*Stored data entries*
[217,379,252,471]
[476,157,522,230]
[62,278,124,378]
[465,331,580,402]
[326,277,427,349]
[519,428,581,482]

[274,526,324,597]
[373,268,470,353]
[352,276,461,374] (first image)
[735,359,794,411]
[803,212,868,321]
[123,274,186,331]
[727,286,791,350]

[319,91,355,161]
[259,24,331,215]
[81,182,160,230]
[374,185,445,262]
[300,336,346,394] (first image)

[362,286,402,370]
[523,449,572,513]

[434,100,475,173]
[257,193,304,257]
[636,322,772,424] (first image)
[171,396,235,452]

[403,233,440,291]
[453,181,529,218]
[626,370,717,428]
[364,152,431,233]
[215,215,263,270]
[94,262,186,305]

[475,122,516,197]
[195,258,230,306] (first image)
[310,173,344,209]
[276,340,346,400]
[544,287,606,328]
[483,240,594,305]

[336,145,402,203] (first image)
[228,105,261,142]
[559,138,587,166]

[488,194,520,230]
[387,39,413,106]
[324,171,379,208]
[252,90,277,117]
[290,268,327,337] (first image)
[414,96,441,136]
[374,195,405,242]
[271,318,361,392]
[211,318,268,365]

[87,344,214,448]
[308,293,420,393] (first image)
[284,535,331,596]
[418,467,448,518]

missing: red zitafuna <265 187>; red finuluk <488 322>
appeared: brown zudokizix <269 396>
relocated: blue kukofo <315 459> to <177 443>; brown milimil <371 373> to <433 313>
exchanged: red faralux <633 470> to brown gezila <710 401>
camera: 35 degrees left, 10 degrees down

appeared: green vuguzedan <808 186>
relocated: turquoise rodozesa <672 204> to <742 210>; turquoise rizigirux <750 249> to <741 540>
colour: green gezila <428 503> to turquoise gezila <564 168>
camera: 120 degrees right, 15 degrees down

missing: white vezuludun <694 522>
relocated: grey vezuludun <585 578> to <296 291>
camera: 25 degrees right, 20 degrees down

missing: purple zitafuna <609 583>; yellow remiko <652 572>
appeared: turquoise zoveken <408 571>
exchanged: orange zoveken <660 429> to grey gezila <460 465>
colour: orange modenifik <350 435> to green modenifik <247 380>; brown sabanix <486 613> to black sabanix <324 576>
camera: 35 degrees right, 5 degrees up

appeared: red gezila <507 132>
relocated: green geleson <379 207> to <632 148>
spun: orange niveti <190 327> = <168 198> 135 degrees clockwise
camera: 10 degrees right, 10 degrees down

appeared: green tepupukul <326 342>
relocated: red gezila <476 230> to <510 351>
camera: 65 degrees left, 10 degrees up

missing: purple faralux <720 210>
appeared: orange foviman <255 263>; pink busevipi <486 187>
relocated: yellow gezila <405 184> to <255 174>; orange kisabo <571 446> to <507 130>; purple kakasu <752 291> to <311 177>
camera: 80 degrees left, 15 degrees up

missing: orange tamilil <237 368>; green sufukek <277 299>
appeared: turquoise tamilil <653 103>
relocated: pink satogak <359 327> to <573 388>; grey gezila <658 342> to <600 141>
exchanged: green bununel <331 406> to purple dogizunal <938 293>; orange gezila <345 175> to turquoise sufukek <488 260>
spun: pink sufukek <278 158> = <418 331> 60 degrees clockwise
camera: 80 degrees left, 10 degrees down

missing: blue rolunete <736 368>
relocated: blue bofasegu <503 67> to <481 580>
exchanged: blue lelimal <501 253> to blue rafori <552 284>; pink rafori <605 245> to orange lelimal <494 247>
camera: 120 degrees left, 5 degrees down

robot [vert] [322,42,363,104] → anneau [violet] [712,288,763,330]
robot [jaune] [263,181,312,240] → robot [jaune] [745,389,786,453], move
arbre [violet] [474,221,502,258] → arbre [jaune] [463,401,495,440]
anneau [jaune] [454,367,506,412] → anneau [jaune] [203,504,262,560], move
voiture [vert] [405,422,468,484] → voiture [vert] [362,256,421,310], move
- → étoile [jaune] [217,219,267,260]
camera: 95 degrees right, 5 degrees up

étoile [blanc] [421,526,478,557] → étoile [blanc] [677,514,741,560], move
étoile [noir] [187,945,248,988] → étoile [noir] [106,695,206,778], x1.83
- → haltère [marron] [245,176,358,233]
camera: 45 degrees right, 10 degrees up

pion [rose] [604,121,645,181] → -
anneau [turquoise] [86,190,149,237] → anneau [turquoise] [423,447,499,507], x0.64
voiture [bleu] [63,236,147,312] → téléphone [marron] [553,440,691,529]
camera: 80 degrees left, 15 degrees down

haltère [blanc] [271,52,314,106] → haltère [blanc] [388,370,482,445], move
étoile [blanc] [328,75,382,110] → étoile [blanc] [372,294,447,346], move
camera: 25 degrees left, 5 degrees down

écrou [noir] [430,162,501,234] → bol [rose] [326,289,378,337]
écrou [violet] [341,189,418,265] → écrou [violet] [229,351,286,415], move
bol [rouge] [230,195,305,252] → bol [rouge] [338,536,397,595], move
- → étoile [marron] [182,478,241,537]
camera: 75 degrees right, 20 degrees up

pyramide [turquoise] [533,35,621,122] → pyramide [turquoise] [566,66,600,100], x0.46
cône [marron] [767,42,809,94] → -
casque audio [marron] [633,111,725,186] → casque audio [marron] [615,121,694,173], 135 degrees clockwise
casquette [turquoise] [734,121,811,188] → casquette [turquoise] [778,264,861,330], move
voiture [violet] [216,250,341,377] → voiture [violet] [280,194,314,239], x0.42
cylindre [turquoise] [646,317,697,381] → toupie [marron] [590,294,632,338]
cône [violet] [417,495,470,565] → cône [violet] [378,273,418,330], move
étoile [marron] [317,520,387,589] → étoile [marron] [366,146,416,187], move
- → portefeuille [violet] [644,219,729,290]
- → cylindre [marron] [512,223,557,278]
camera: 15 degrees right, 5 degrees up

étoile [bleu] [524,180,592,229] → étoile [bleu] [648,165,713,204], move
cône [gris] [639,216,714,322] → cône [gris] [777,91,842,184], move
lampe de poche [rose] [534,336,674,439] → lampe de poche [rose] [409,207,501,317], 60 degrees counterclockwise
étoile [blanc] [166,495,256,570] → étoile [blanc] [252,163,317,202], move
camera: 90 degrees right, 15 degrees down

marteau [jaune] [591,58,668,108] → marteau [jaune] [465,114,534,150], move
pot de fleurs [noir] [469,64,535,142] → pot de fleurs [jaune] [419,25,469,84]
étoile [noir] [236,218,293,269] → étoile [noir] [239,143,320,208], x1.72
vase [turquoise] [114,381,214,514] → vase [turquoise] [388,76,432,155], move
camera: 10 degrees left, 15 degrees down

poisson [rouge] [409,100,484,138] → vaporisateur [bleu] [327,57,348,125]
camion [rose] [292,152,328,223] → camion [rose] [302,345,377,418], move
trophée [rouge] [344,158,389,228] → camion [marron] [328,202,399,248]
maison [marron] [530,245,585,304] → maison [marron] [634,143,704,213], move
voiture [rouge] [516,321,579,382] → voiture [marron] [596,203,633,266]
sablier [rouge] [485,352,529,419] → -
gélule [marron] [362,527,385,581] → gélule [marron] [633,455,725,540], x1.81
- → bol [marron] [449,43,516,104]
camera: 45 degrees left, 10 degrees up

*About this task*
Each record above has to be retyped exactly, with nothing left out.

*Task output*
[217,379,252,471]
[476,157,522,230]
[62,278,124,378]
[465,331,580,402]
[326,277,427,349]
[519,428,581,482]

[274,526,324,597]
[373,268,470,353]
[352,276,461,374] (first image)
[735,359,794,411]
[803,212,868,321]
[123,274,186,331]
[727,286,791,350]

[319,91,355,161]
[259,24,331,215]
[81,182,160,230]
[374,185,445,262]
[300,336,346,394] (first image)

[362,286,402,370]
[523,449,572,513]

[434,100,475,173]
[257,193,304,257]
[636,322,772,424] (first image)
[171,396,235,452]

[403,233,440,291]
[453,181,529,218]
[626,370,717,428]
[364,152,431,233]
[215,215,263,270]
[94,262,186,305]

[475,122,516,197]
[195,258,230,306] (first image)
[310,173,344,209]
[276,340,346,400]
[544,287,606,328]
[483,240,594,305]

[336,145,402,203] (first image)
[228,105,261,142]
[559,138,587,166]

[488,194,520,230]
[387,39,413,106]
[324,171,379,208]
[252,90,277,117]
[290,268,327,337] (first image)
[414,96,441,136]
[374,195,405,242]
[271,318,361,392]
[211,318,268,365]

[87,344,214,448]
[308,293,420,393] (first image)
[284,535,331,596]
[418,467,448,518]

missing: red zitafuna <265 187>; red finuluk <488 322>
appeared: brown zudokizix <269 396>
relocated: blue kukofo <315 459> to <177 443>; brown milimil <371 373> to <433 313>
exchanged: red faralux <633 470> to brown gezila <710 401>
camera: 35 degrees left, 10 degrees down

appeared: green vuguzedan <808 186>
relocated: turquoise rodozesa <672 204> to <742 210>; turquoise rizigirux <750 249> to <741 540>
colour: green gezila <428 503> to turquoise gezila <564 168>
camera: 120 degrees right, 15 degrees down

missing: white vezuludun <694 522>
relocated: grey vezuludun <585 578> to <296 291>
camera: 25 degrees right, 20 degrees down

missing: purple zitafuna <609 583>; yellow remiko <652 572>
appeared: turquoise zoveken <408 571>
exchanged: orange zoveken <660 429> to grey gezila <460 465>
colour: orange modenifik <350 435> to green modenifik <247 380>; brown sabanix <486 613> to black sabanix <324 576>
camera: 35 degrees right, 5 degrees up

appeared: red gezila <507 132>
relocated: green geleson <379 207> to <632 148>
spun: orange niveti <190 327> = <168 198> 135 degrees clockwise
camera: 10 degrees right, 10 degrees down

appeared: green tepupukul <326 342>
relocated: red gezila <476 230> to <510 351>
camera: 65 degrees left, 10 degrees up

missing: purple faralux <720 210>
appeared: orange foviman <255 263>; pink busevipi <486 187>
relocated: yellow gezila <405 184> to <255 174>; orange kisabo <571 446> to <507 130>; purple kakasu <752 291> to <311 177>
camera: 80 degrees left, 15 degrees up

missing: orange tamilil <237 368>; green sufukek <277 299>
appeared: turquoise tamilil <653 103>
relocated: pink satogak <359 327> to <573 388>; grey gezila <658 342> to <600 141>
exchanged: green bununel <331 406> to purple dogizunal <938 293>; orange gezila <345 175> to turquoise sufukek <488 260>
spun: pink sufukek <278 158> = <418 331> 60 degrees clockwise
camera: 80 degrees left, 10 degrees down

missing: blue rolunete <736 368>
relocated: blue bofasegu <503 67> to <481 580>
exchanged: blue lelimal <501 253> to blue rafori <552 284>; pink rafori <605 245> to orange lelimal <494 247>
camera: 120 degrees left, 5 degrees down

robot [vert] [322,42,363,104] → anneau [violet] [712,288,763,330]
robot [jaune] [263,181,312,240] → robot [jaune] [745,389,786,453], move
arbre [violet] [474,221,502,258] → arbre [jaune] [463,401,495,440]
anneau [jaune] [454,367,506,412] → anneau [jaune] [203,504,262,560], move
voiture [vert] [405,422,468,484] → voiture [vert] [362,256,421,310], move
- → étoile [jaune] [217,219,267,260]
camera: 95 degrees right, 5 degrees up

étoile [blanc] [421,526,478,557] → étoile [blanc] [677,514,741,560], move
étoile [noir] [187,945,248,988] → étoile [noir] [106,695,206,778], x1.83
- → haltère [marron] [245,176,358,233]
camera: 45 degrees right, 10 degrees up

pion [rose] [604,121,645,181] → -
anneau [turquoise] [86,190,149,237] → anneau [turquoise] [423,447,499,507], x0.64
voiture [bleu] [63,236,147,312] → téléphone [marron] [553,440,691,529]
camera: 80 degrees left, 15 degrees down

haltère [blanc] [271,52,314,106] → haltère [blanc] [388,370,482,445], move
étoile [blanc] [328,75,382,110] → étoile [blanc] [372,294,447,346], move
camera: 25 degrees left, 5 degrees down

écrou [noir] [430,162,501,234] → bol [rose] [326,289,378,337]
écrou [violet] [341,189,418,265] → écrou [violet] [229,351,286,415], move
bol [rouge] [230,195,305,252] → bol [rouge] [338,536,397,595], move
- → étoile [marron] [182,478,241,537]
camera: 75 degrees right, 20 degrees up

pyramide [turquoise] [533,35,621,122] → pyramide [turquoise] [566,66,600,100], x0.46
cône [marron] [767,42,809,94] → -
casque audio [marron] [633,111,725,186] → casque audio [marron] [615,121,694,173], 135 degrees clockwise
casquette [turquoise] [734,121,811,188] → casquette [turquoise] [778,264,861,330], move
voiture [violet] [216,250,341,377] → voiture [violet] [280,194,314,239], x0.42
cylindre [turquoise] [646,317,697,381] → toupie [marron] [590,294,632,338]
cône [violet] [417,495,470,565] → cône [violet] [378,273,418,330], move
étoile [marron] [317,520,387,589] → étoile [marron] [366,146,416,187], move
- → portefeuille [violet] [644,219,729,290]
- → cylindre [marron] [512,223,557,278]
camera: 15 degrees right, 5 degrees up

étoile [bleu] [524,180,592,229] → étoile [bleu] [648,165,713,204], move
cône [gris] [639,216,714,322] → cône [gris] [777,91,842,184], move
lampe de poche [rose] [534,336,674,439] → lampe de poche [rose] [409,207,501,317], 60 degrees counterclockwise
étoile [blanc] [166,495,256,570] → étoile [blanc] [252,163,317,202], move
camera: 90 degrees right, 15 degrees down

marteau [jaune] [591,58,668,108] → marteau [jaune] [465,114,534,150], move
pot de fleurs [noir] [469,64,535,142] → pot de fleurs [jaune] [419,25,469,84]
étoile [noir] [236,218,293,269] → étoile [noir] [239,143,320,208], x1.72
vase [turquoise] [114,381,214,514] → vase [turquoise] [388,76,432,155], move
camera: 10 degrees left, 15 degrees down

poisson [rouge] [409,100,484,138] → vaporisateur [bleu] [327,57,348,125]
camion [rose] [292,152,328,223] → camion [rose] [302,345,377,418], move
trophée [rouge] [344,158,389,228] → camion [marron] [328,202,399,248]
maison [marron] [530,245,585,304] → maison [marron] [634,143,704,213], move
voiture [rouge] [516,321,579,382] → voiture [marron] [596,203,633,266]
sablier [rouge] [485,352,529,419] → -
gélule [marron] [362,527,385,581] → gélule [marron] [633,455,725,540], x1.81
- → bol [marron] [449,43,516,104]
camera: 45 degrees left, 10 degrees up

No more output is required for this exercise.